** Opening Material to process block **
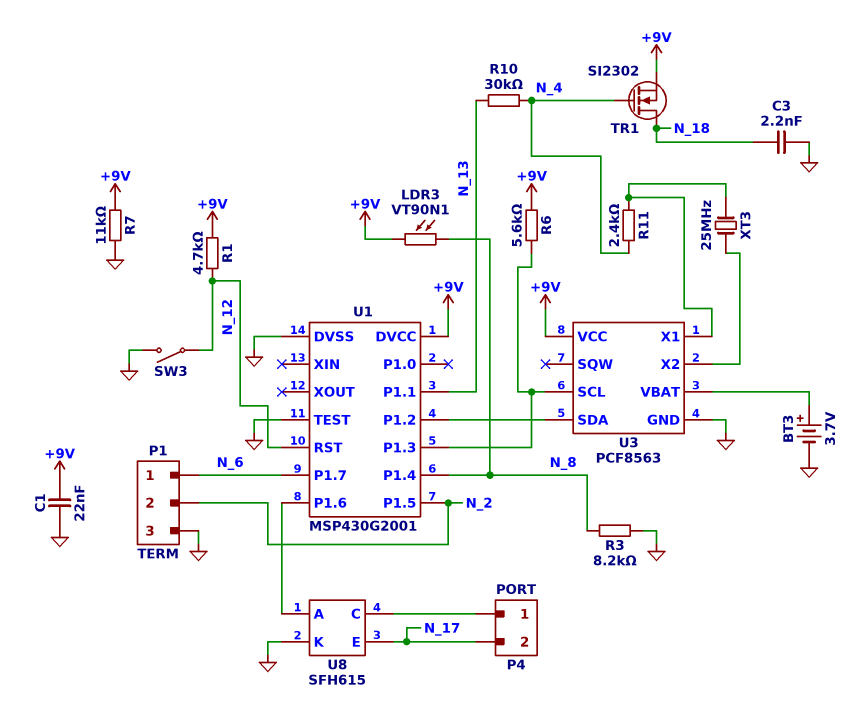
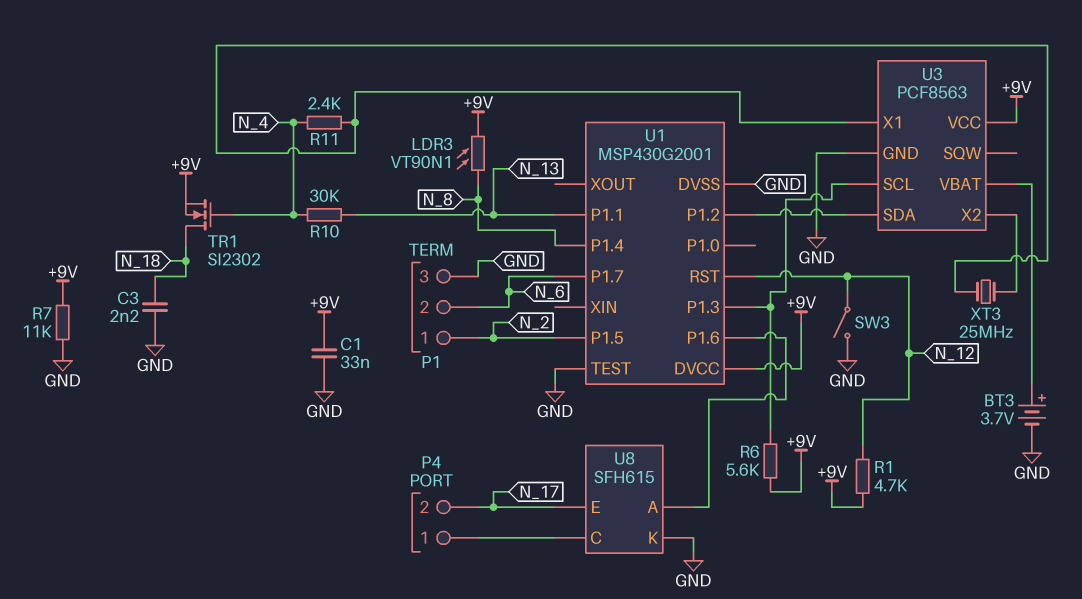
C1: 22nF (+9V, GND) -> 33nF (+9V, GND)
P1 pin 1: N_6 -> N_2
P1 pin 2: N_2 -> N_6
R3: 8.2k (GND, N_8) -> none

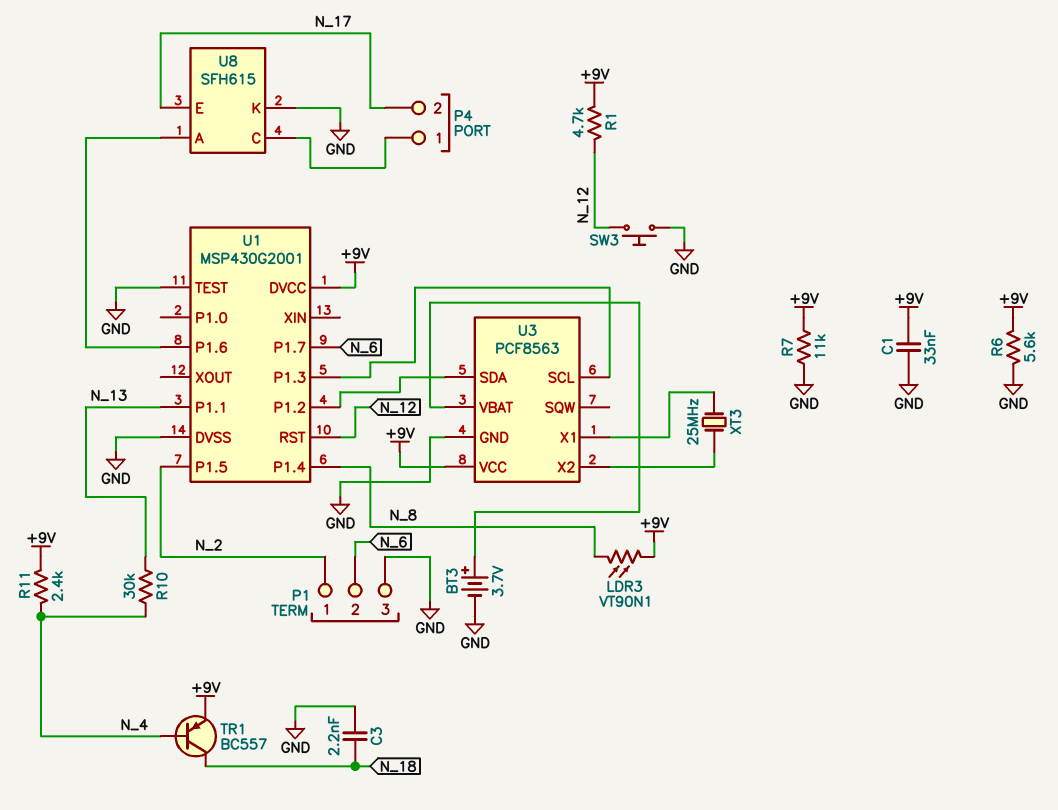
R6: 5.6k (+9V, U1/P1.3) -> 5.6k (+9V, GND)
R11: 2.4k (N_4, U3/X1) -> 2.4k (+9V, N_4)
SW3: switch (GND, N_12) -> button (GND, N_12)
TR1: NMOS SI2302 (G N_4, D N_18, S +9V) -> PNP BC557 (B N_4, C N_18, E +9V)

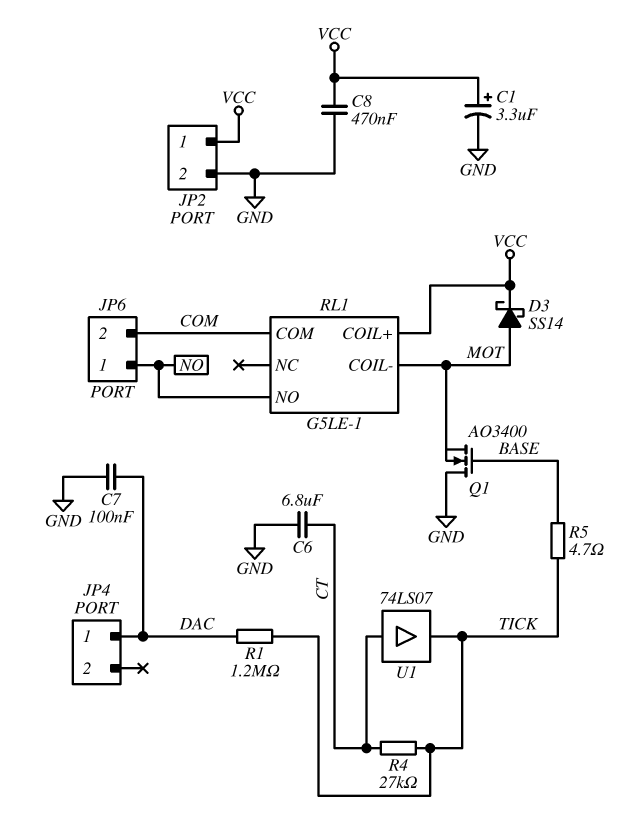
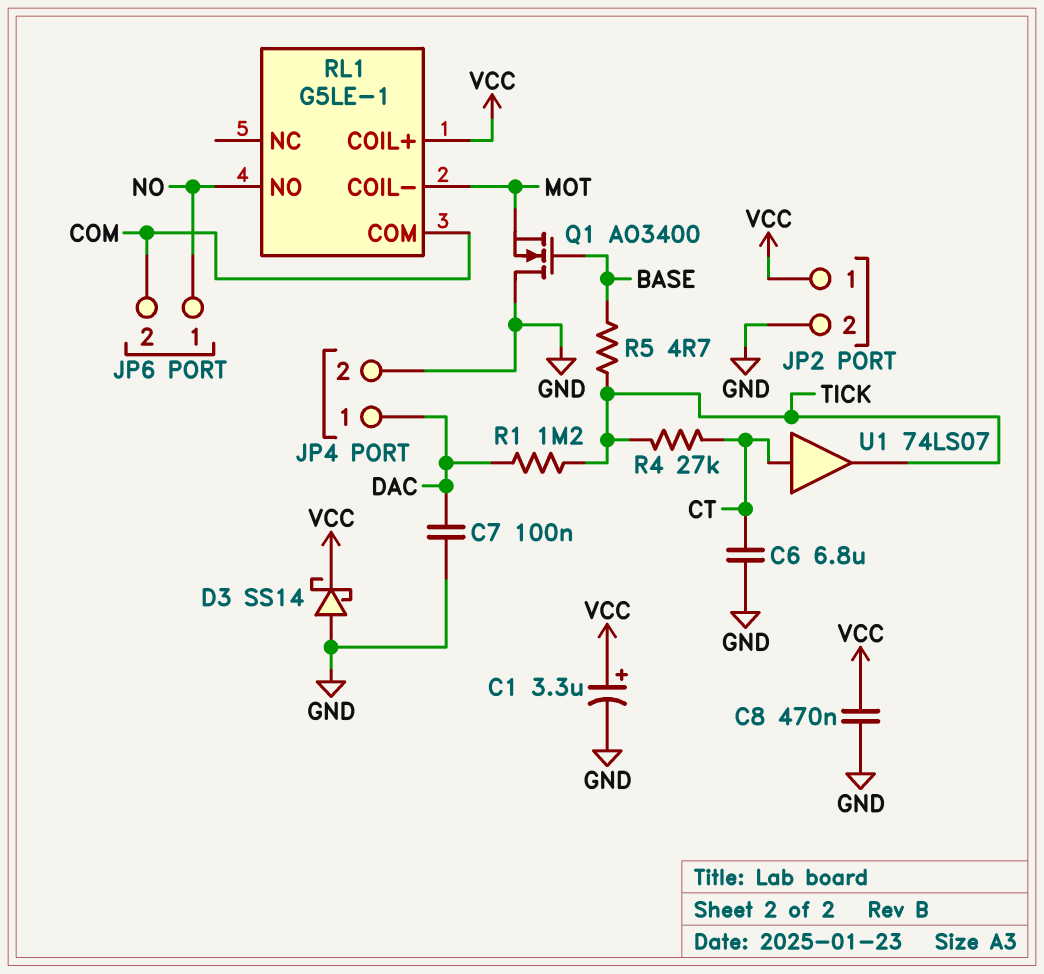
D3: schottky SS14 (A MOT, K VCC) -> schottky SS14 (A GND, K VCC)
JP4 pin 2: none -> GND

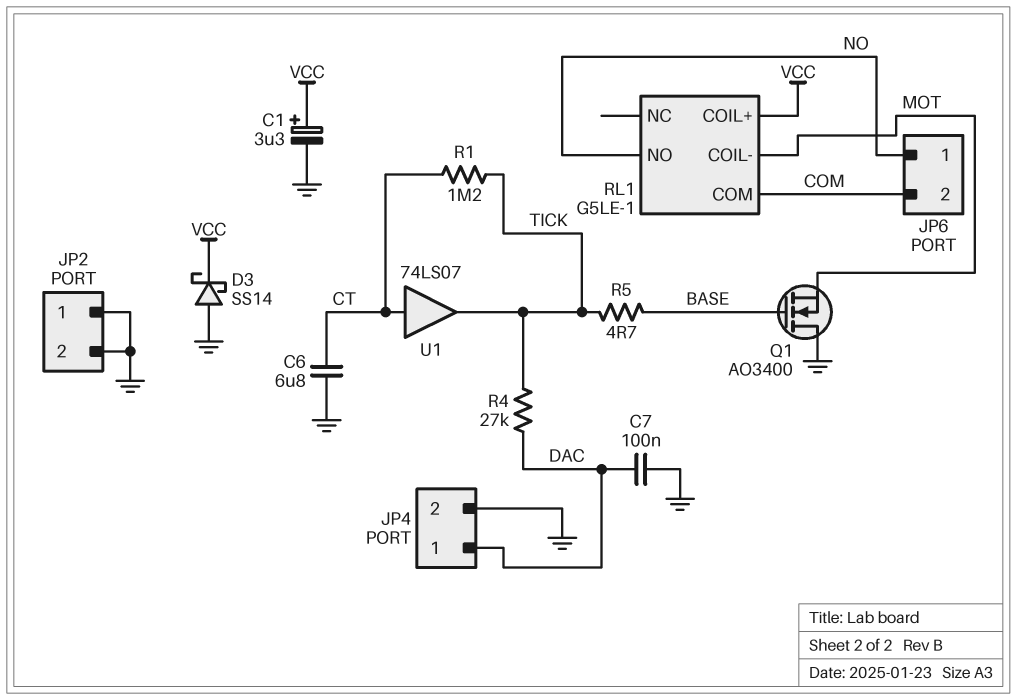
C8: 470nF (GND, VCC) -> none
JP2 pin 1: VCC -> GND
R1: 1.2M (DAC, TICK) -> 1.2M (CT, TICK)
R4: 27k (CT, TICK) -> 27k (DAC, TICK)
** Closing Material to process block **
Task objective » A verbatim reproduction of each entry is expected, with every picture omitted.

Response box »
C1: 22nF (+9V, GND) -> 33nF (+9V, GND)
P1 pin 1: N_6 -> N_2
P1 pin 2: N_2 -> N_6
R3: 8.2k (GND, N_8) -> none

R6: 5.6k (+9V, U1/P1.3) -> 5.6k (+9V, GND)
R11: 2.4k (N_4, U3/X1) -> 2.4k (+9V, N_4)
SW3: switch (GND, N_12) -> button (GND, N_12)
TR1: NMOS SI2302 (G N_4, D N_18, S +9V) -> PNP BC557 (B N_4, C N_18, E +9V)

D3: schottky SS14 (A MOT, K VCC) -> schottky SS14 (A GND, K VCC)
JP4 pin 2: none -> GND

C8: 470nF (GND, VCC) -> none
JP2 pin 1: VCC -> GND
R1: 1.2M (DAC, TICK) -> 1.2M (CT, TICK)
R4: 27k (CT, TICK) -> 27k (DAC, TICK)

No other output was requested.